§ **WHAT TO PRODUCE**: With the pictures omitted, transcribe each line below exactly as it is.

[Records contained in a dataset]
============================================================
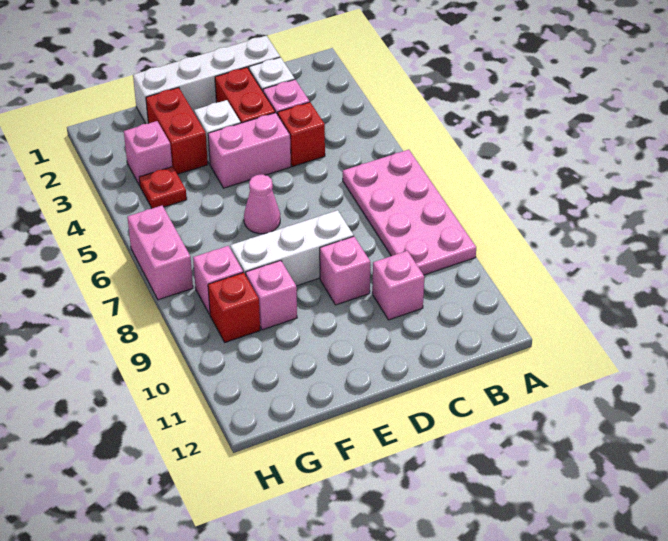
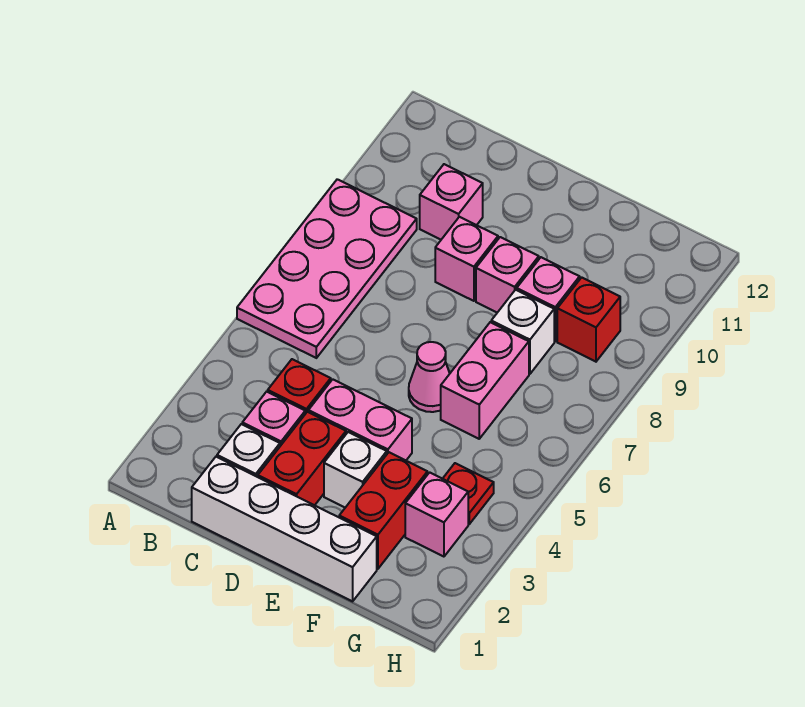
white brick D8:F8 level 1 -> white brick F8 level 1
pink brick G8 level 1 -> pink brick E9 level 1
pink brick H6:H7 level 1 -> pink brick F6:F7 level 1

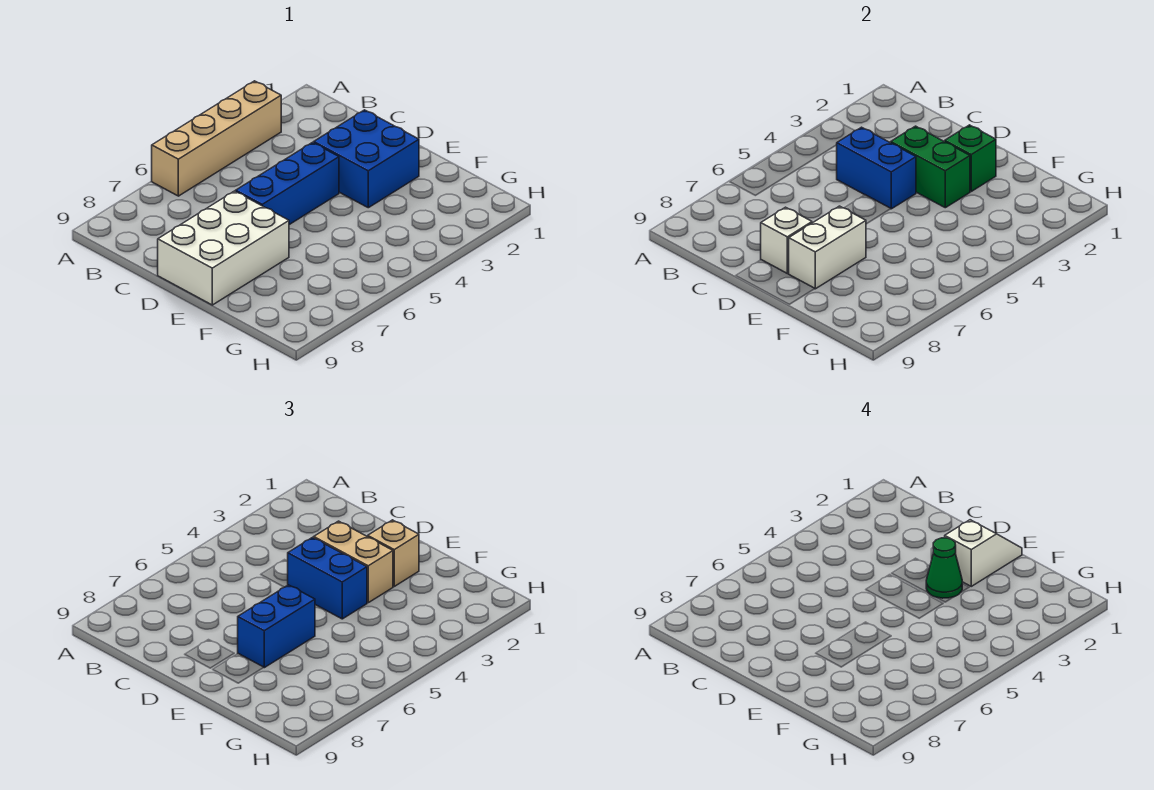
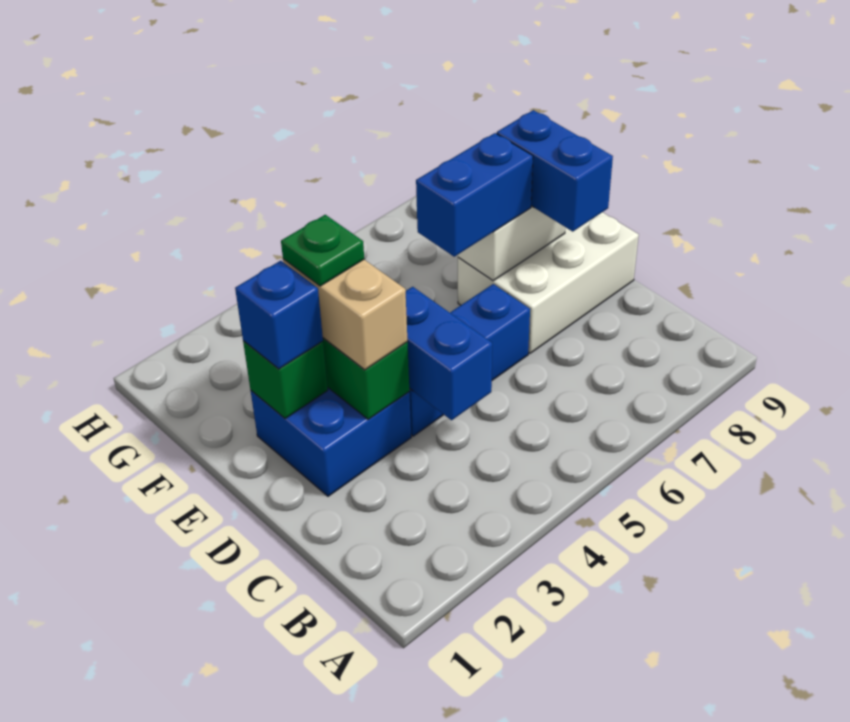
tan brick A3:A6 level 1 -> none
blue brick D4:E4 level 3 -> blue brick D8:E8 level 3
white brick D8 level 2 -> none
white slope E1:E2 level 4 top 2 -> none
tan brick E2 level 3 -> blue brick E2 level 3
green cone E3 level 4 -> green plate E3 level 4

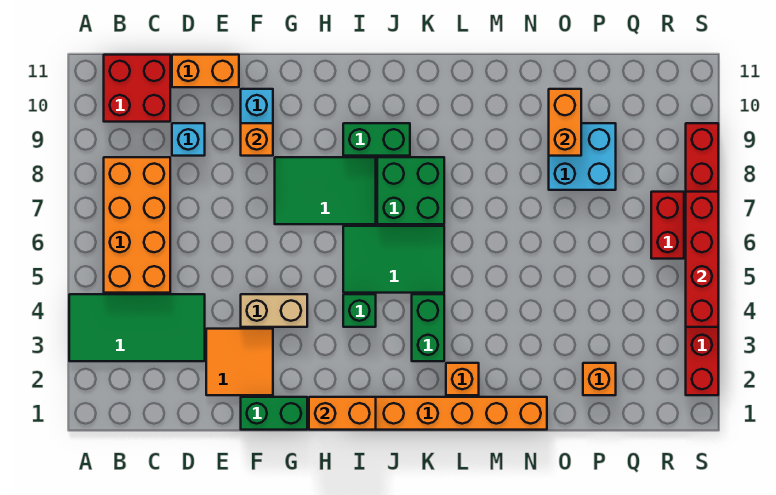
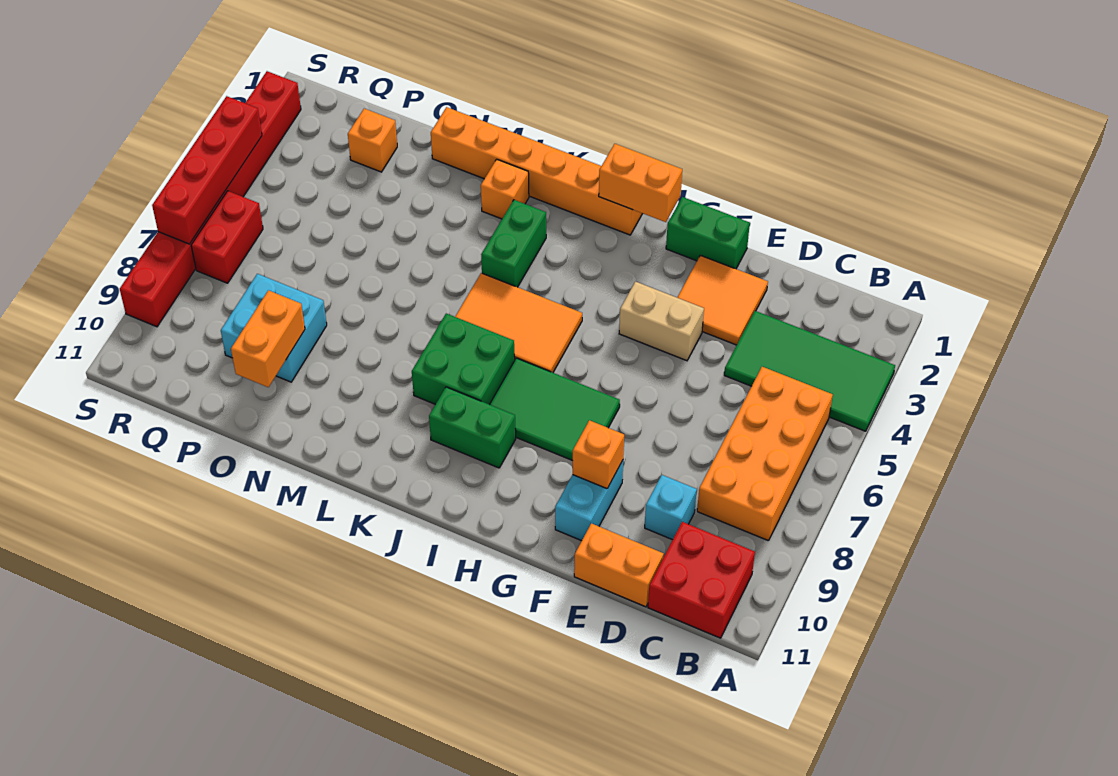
green brick I4 level 1 -> none
green tile I5:K6 level 1 -> orange tile I5:K6 level 1

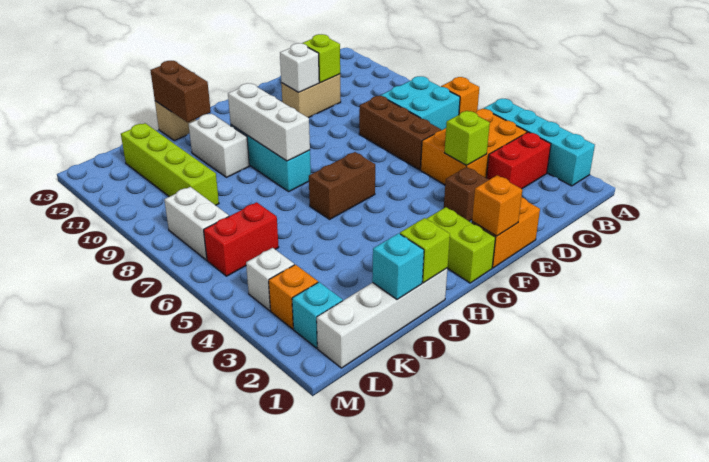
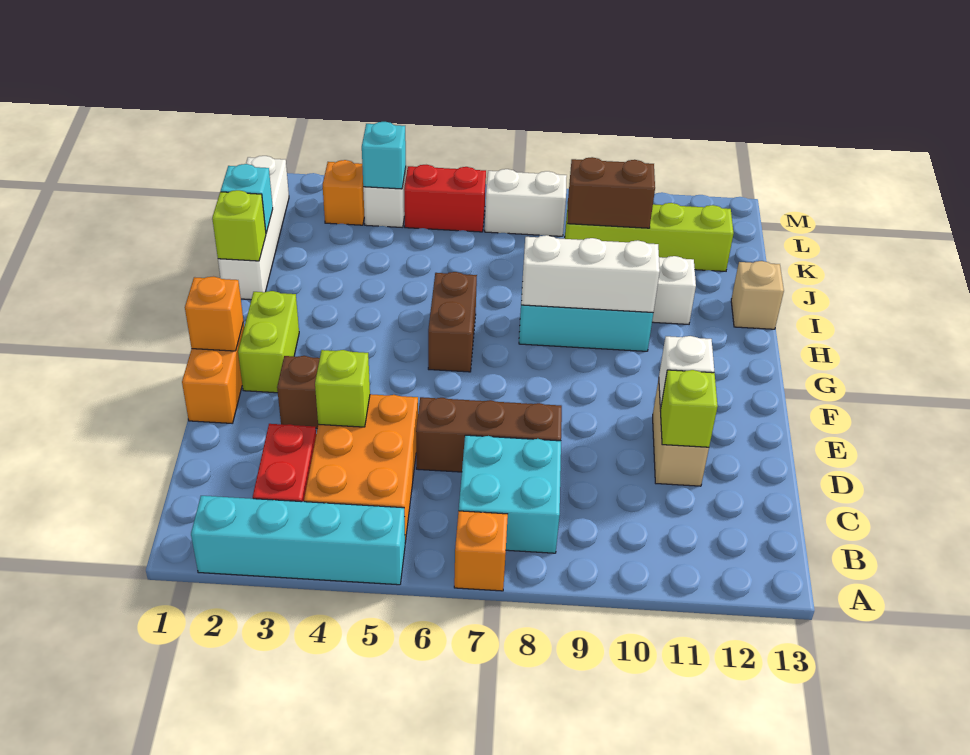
lime brick G1:G2 level 1 -> lime brick F2:G2 level 1
brown brick I12:I13 level 2 -> brown brick K9:K10 level 2
red brick K6:L6 level 1 -> red brick L5:L6 level 1
cyan brick L2 level 1 -> cyan brick L4 level 2

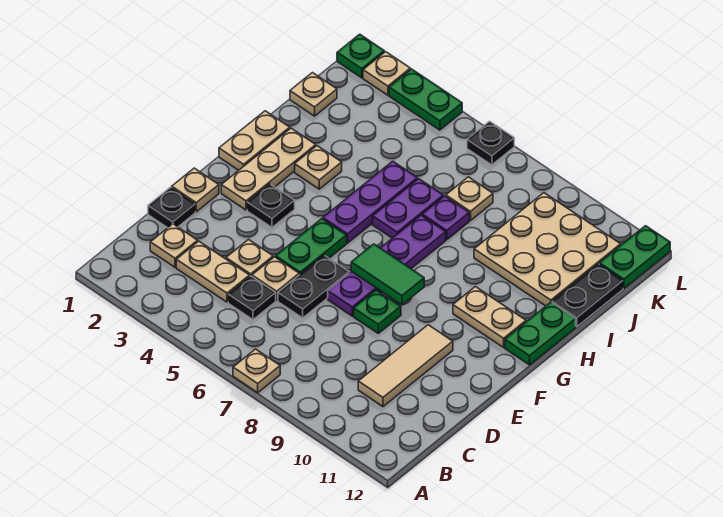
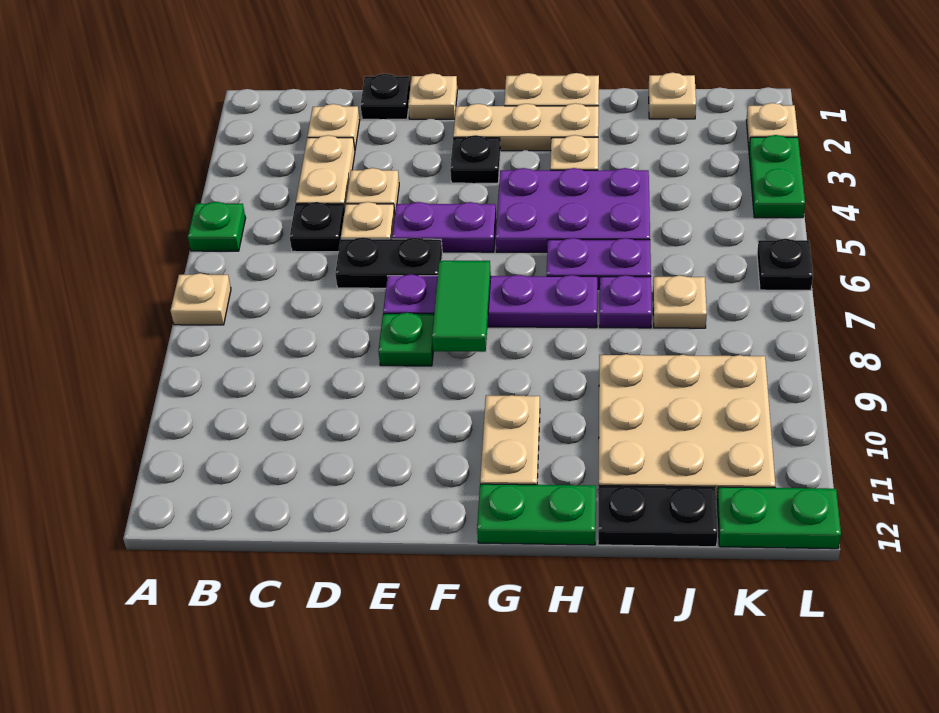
tan tile C10:E10 level 1 -> none
green plate E5:F5 level 1 -> purple plate E5:F5 level 1
purple plate G5:I5 level 1 -> purple plate G4:I5 level 1
green plate L1 level 1 -> green plate A5 level 1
============================================================
§ **ANSWER AREA**:
white brick D8:F8 level 1 -> white brick F8 level 1
pink brick G8 level 1 -> pink brick E9 level 1
pink brick H6:H7 level 1 -> pink brick F6:F7 level 1

tan brick A3:A6 level 1 -> none
blue brick D4:E4 level 3 -> blue brick D8:E8 level 3
white brick D8 level 2 -> none
white slope E1:E2 level 4 top 2 -> none
tan brick E2 level 3 -> blue brick E2 level 3
green cone E3 level 4 -> green plate E3 level 4

green brick I4 level 1 -> none
green tile I5:K6 level 1 -> orange tile I5:K6 level 1

lime brick G1:G2 level 1 -> lime brick F2:G2 level 1
brown brick I12:I13 level 2 -> brown brick K9:K10 level 2
red brick K6:L6 level 1 -> red brick L5:L6 level 1
cyan brick L2 level 1 -> cyan brick L4 level 2

tan tile C10:E10 level 1 -> none
green plate E5:F5 level 1 -> purple plate E5:F5 level 1
purple plate G5:I5 level 1 -> purple plate G4:I5 level 1
green plate L1 level 1 -> green plate A5 level 1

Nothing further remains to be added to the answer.